• [Given information]:

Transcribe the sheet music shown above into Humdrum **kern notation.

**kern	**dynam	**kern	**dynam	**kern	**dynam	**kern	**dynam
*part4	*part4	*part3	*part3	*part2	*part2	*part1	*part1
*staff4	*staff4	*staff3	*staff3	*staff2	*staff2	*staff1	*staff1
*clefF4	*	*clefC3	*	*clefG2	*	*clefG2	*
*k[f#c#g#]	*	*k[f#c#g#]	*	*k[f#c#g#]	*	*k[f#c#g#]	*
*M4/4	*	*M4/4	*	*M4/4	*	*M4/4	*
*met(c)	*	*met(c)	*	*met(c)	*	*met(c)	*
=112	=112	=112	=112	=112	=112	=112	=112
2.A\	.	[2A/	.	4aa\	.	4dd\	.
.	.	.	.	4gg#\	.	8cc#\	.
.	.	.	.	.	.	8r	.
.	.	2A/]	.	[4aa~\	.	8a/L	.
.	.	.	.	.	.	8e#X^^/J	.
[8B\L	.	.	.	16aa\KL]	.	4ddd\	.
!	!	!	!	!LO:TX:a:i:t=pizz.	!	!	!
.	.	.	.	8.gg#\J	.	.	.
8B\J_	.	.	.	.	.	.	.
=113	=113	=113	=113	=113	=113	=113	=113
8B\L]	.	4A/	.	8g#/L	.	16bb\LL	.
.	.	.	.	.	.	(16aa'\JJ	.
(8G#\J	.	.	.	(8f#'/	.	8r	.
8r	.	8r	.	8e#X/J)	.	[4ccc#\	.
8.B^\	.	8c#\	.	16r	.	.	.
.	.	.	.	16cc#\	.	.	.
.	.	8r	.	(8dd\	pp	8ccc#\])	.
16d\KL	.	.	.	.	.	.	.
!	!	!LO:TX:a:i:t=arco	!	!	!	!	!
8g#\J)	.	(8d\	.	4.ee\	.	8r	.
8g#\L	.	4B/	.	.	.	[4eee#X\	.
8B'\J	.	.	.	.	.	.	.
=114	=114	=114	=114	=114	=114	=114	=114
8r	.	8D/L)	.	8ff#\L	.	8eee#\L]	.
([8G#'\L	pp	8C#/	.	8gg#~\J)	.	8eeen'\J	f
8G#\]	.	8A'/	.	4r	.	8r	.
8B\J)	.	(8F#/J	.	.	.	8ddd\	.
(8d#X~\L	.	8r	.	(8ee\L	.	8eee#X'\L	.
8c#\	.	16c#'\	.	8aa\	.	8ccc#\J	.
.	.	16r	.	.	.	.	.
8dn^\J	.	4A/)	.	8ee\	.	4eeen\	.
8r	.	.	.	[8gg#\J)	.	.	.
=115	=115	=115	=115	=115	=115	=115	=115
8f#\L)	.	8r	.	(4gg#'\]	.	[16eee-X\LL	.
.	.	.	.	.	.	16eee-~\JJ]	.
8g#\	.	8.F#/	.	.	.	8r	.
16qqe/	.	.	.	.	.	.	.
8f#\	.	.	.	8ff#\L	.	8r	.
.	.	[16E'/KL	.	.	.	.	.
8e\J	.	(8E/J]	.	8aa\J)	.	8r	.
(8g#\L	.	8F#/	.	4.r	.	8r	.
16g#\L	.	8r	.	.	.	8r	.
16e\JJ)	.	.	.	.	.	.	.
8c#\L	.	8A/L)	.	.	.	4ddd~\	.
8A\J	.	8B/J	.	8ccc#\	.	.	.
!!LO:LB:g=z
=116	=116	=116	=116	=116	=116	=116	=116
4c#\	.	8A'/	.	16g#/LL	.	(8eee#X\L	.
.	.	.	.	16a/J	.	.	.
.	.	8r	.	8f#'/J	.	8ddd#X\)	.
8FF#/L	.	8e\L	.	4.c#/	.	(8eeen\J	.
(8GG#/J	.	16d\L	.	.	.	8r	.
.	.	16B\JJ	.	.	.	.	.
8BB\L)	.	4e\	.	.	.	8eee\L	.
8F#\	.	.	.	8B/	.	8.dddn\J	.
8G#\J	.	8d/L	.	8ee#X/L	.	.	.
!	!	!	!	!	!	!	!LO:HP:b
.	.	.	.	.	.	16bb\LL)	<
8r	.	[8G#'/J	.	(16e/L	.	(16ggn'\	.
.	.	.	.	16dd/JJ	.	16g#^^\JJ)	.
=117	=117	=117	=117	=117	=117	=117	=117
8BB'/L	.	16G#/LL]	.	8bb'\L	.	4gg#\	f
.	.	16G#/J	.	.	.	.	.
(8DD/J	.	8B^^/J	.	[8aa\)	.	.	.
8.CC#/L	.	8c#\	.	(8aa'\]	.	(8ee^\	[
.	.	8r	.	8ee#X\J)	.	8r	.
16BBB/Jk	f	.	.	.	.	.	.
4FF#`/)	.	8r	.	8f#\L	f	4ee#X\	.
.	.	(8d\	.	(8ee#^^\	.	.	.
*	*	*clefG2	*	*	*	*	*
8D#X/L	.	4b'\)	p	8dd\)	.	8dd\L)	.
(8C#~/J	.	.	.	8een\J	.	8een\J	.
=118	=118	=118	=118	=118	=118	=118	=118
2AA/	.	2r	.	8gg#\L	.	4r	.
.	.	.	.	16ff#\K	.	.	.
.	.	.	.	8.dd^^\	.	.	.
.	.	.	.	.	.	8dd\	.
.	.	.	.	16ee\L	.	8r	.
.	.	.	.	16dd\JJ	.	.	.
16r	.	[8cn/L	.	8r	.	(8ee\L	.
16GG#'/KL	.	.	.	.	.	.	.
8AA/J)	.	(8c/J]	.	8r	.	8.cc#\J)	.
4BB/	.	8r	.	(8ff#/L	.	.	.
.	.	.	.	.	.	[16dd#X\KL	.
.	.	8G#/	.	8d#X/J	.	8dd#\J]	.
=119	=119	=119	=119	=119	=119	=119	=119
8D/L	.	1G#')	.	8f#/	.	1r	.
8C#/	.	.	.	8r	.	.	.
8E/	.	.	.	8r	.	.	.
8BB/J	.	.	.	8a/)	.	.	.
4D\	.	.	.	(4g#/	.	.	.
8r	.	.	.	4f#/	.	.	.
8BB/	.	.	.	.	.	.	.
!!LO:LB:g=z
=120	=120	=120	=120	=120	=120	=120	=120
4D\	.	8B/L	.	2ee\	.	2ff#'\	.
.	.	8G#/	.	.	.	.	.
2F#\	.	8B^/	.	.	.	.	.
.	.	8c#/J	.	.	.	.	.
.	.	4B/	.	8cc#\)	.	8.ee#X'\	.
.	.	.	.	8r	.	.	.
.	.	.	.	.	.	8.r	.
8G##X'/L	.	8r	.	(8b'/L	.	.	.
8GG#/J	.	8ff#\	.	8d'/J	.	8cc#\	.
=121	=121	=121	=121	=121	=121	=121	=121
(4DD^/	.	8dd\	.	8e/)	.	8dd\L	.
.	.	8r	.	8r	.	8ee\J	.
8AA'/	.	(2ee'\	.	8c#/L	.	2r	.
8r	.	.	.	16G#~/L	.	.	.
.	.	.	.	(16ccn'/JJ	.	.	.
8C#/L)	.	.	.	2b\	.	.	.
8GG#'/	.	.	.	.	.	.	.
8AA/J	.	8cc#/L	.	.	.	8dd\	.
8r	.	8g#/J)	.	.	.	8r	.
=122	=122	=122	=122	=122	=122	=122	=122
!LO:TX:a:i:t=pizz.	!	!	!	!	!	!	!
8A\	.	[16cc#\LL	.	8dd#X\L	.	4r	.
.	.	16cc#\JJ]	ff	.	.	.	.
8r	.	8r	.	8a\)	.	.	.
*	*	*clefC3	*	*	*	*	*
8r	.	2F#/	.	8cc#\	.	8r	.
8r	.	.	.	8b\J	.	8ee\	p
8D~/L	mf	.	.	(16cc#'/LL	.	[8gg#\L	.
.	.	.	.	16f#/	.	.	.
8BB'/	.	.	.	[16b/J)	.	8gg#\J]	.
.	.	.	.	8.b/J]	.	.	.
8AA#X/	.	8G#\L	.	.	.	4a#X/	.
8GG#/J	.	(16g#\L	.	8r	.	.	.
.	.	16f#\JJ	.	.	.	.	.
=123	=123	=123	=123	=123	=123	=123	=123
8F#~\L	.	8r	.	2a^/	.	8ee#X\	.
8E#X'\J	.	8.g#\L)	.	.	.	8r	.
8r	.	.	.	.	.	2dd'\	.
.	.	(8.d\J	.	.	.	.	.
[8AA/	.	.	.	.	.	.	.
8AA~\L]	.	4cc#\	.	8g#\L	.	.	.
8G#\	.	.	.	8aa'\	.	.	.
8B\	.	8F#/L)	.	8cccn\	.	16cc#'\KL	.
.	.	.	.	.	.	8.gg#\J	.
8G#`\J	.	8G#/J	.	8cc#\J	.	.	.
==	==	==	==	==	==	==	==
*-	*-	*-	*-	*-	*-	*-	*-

• [Your instructions]:
How many lines in the entries above contain the string "kern"? Reply with the number alone.

• [Solution below]:
2